Task item:
Would you copy the entries that follow exactly, leaving out every picture?

Stored data entries:
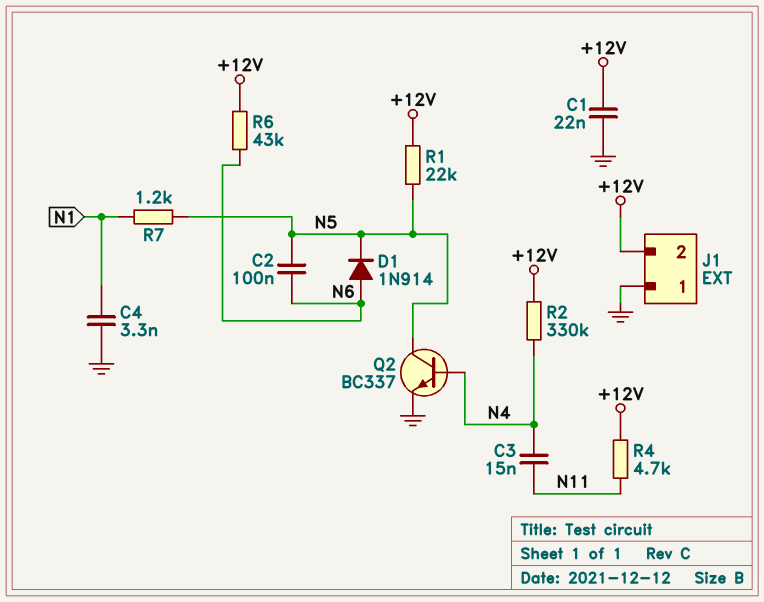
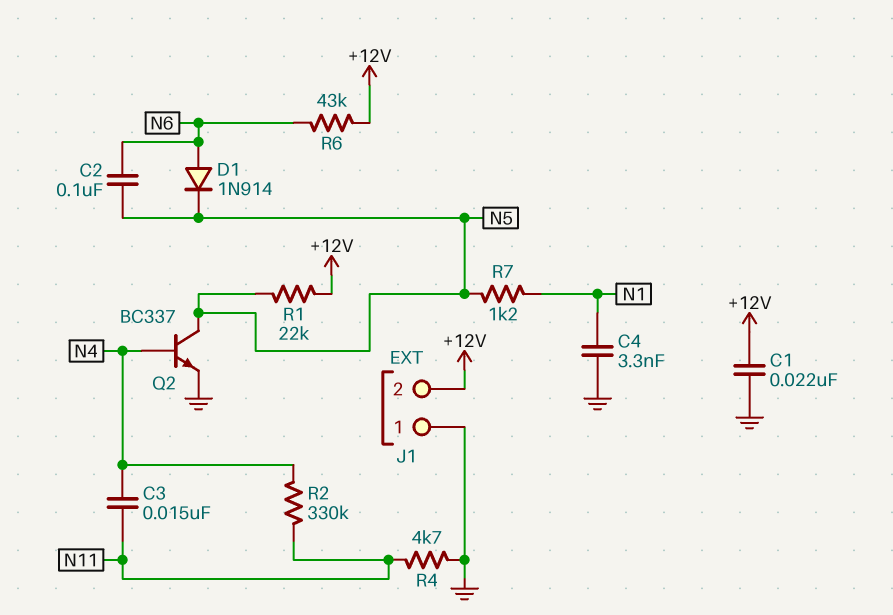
R2: 330k (+12V, N4) -> 330k (N4, N11)
R4: 4.7k (+12V, N11) -> 4.7k (GND, N11)

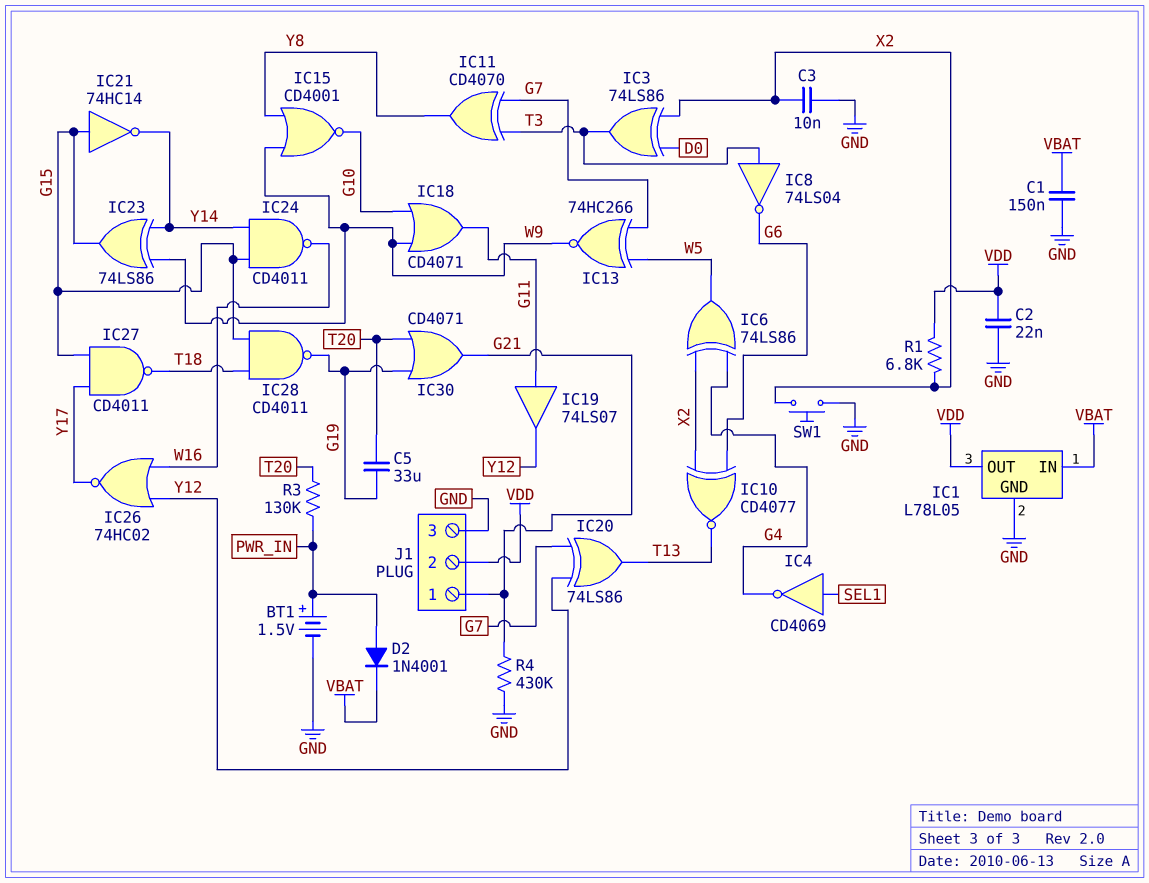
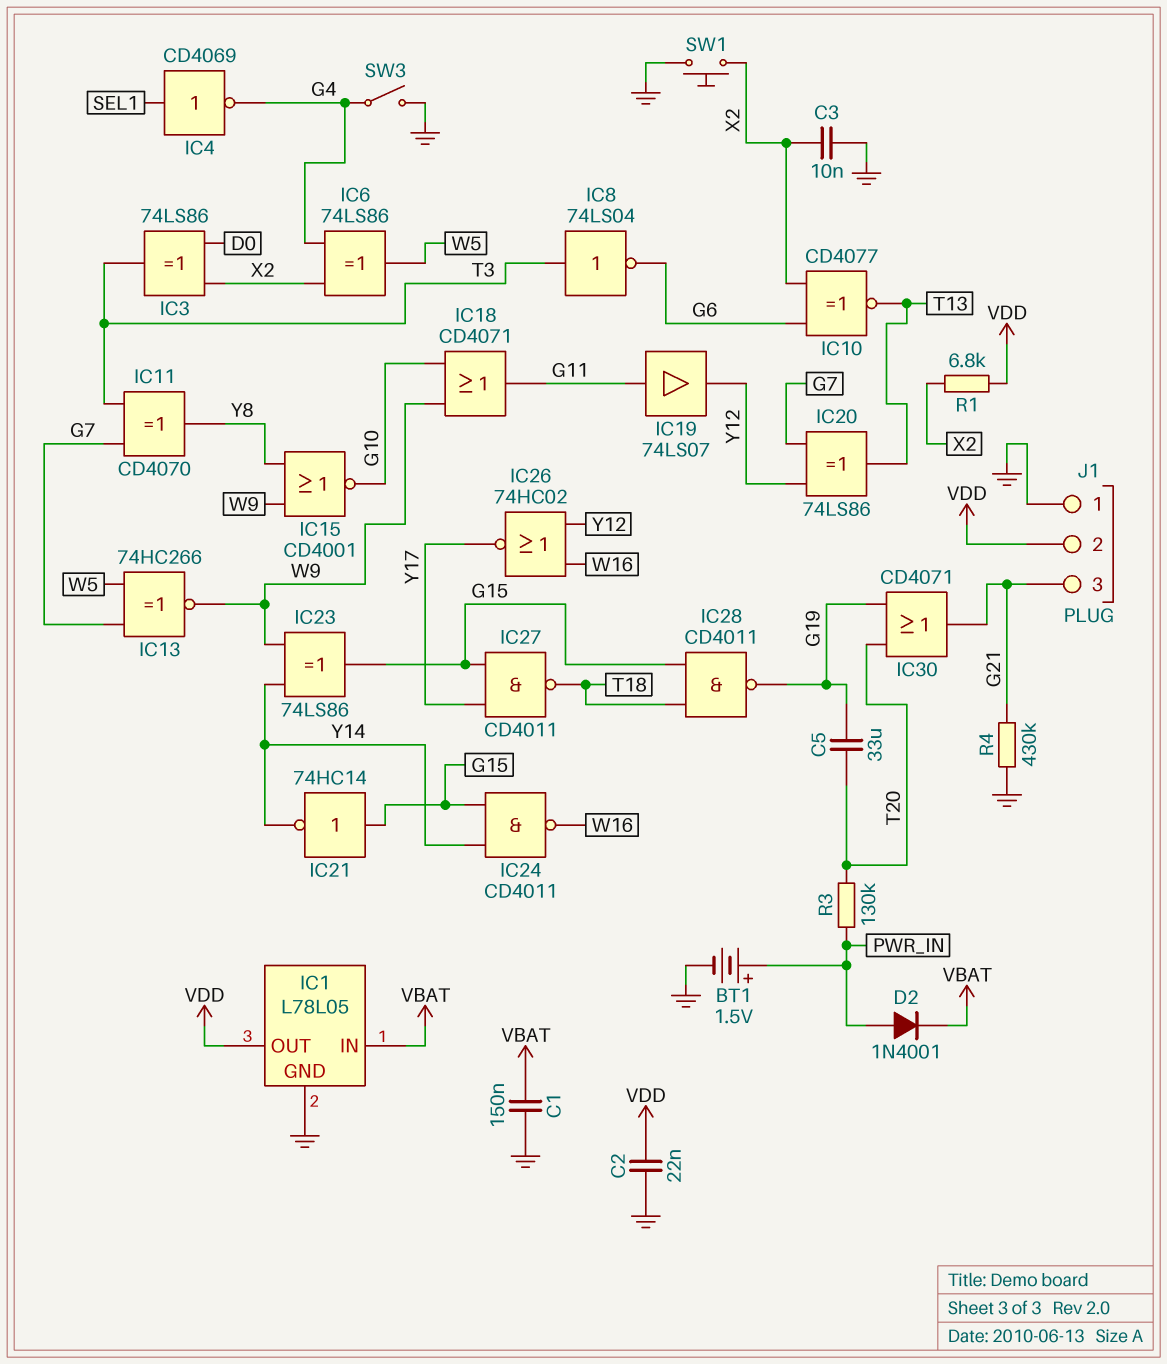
J1 pin 1: G21 -> GND
J1 pin 3: GND -> G21
SW3: none -> switch (G4, GND)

Written response:
R2: 330k (+12V, N4) -> 330k (N4, N11)
R4: 4.7k (+12V, N11) -> 4.7k (GND, N11)

J1 pin 1: G21 -> GND
J1 pin 3: GND -> G21
SW3: none -> switch (G4, GND)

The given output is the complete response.